• _Data to use_:
..............................
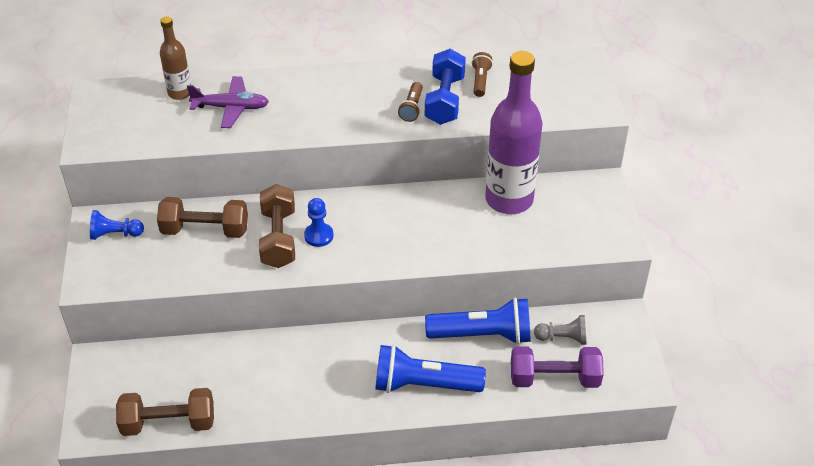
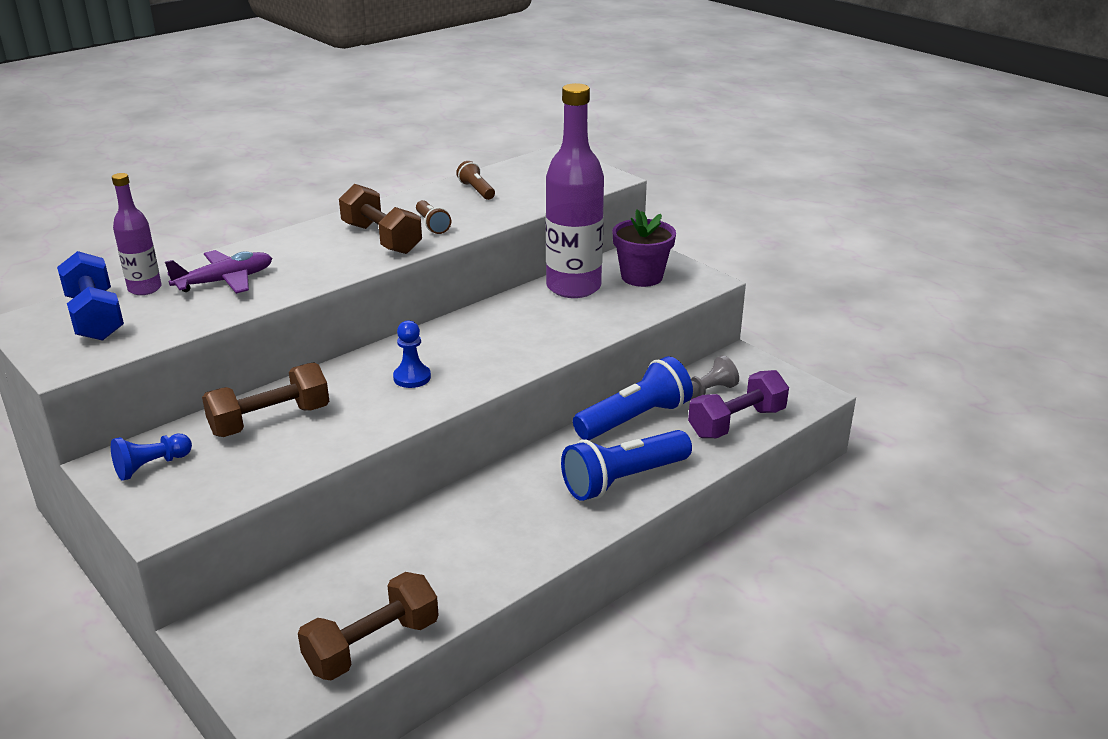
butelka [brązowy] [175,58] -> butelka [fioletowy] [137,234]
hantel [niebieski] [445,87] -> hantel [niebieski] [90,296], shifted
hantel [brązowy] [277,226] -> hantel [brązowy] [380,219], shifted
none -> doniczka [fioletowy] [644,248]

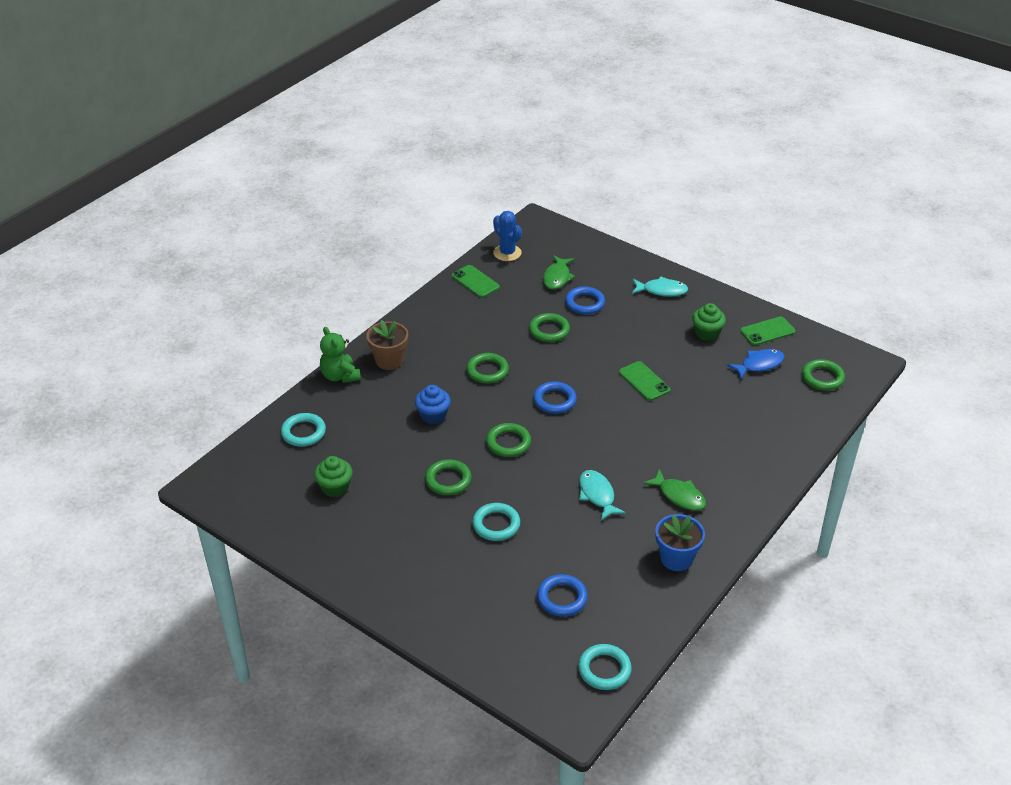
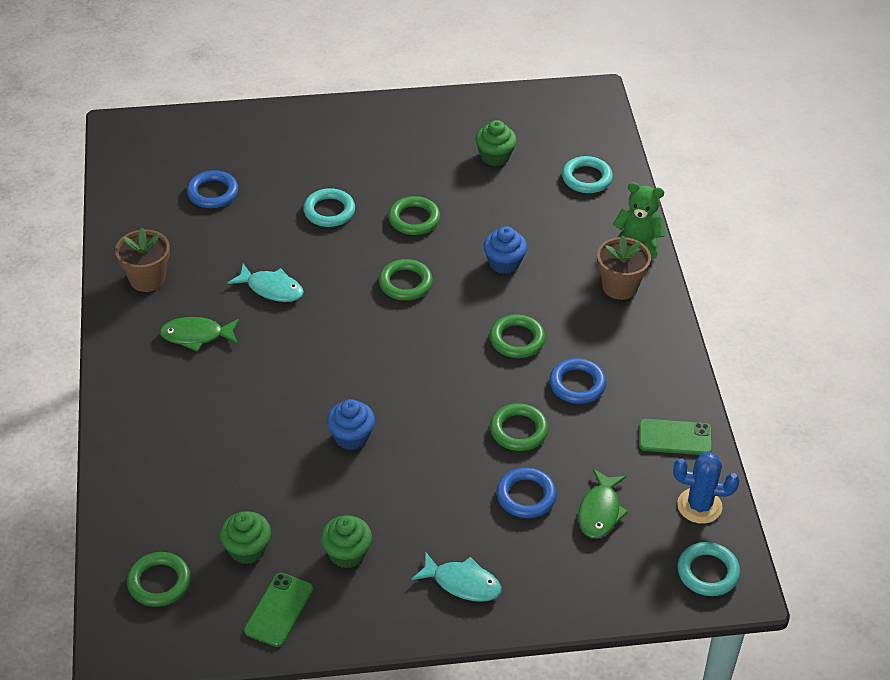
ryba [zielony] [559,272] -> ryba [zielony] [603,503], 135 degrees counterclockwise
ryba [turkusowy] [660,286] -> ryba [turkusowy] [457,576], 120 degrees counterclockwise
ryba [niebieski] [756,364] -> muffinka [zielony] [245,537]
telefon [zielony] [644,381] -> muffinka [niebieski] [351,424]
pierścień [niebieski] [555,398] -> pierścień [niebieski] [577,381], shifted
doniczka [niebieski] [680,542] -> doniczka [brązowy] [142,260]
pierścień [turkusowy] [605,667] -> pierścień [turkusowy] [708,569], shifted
..............................
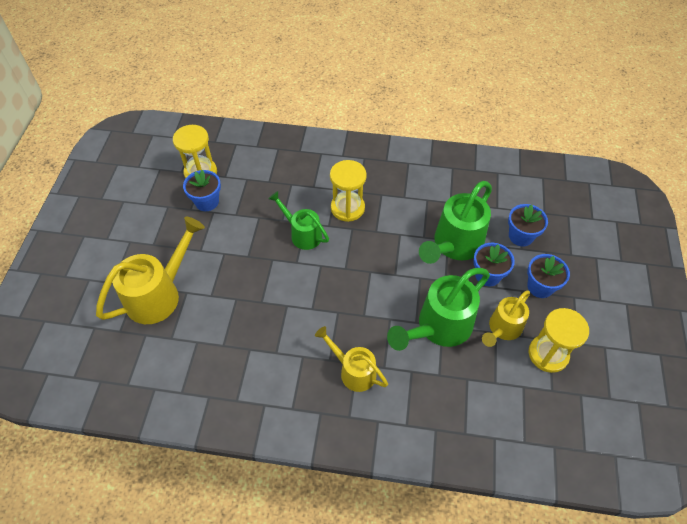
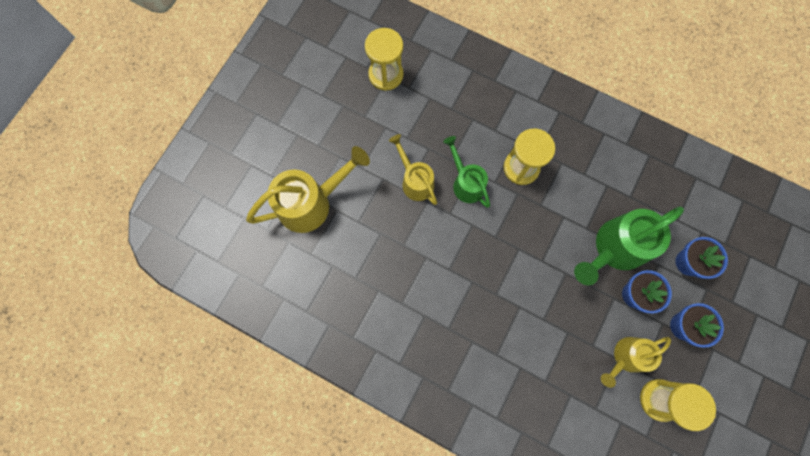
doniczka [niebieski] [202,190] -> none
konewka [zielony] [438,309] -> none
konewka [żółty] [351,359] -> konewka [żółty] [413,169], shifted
..............................
• _Aim of the task_: From the records above, pick out and copy each line holding the word "hantel".

• _Solution to this exercise_:
hantel [niebieski] [445,87] -> hantel [niebieski] [90,296], shifted
hantel [brązowy] [277,226] -> hantel [brązowy] [380,219], shifted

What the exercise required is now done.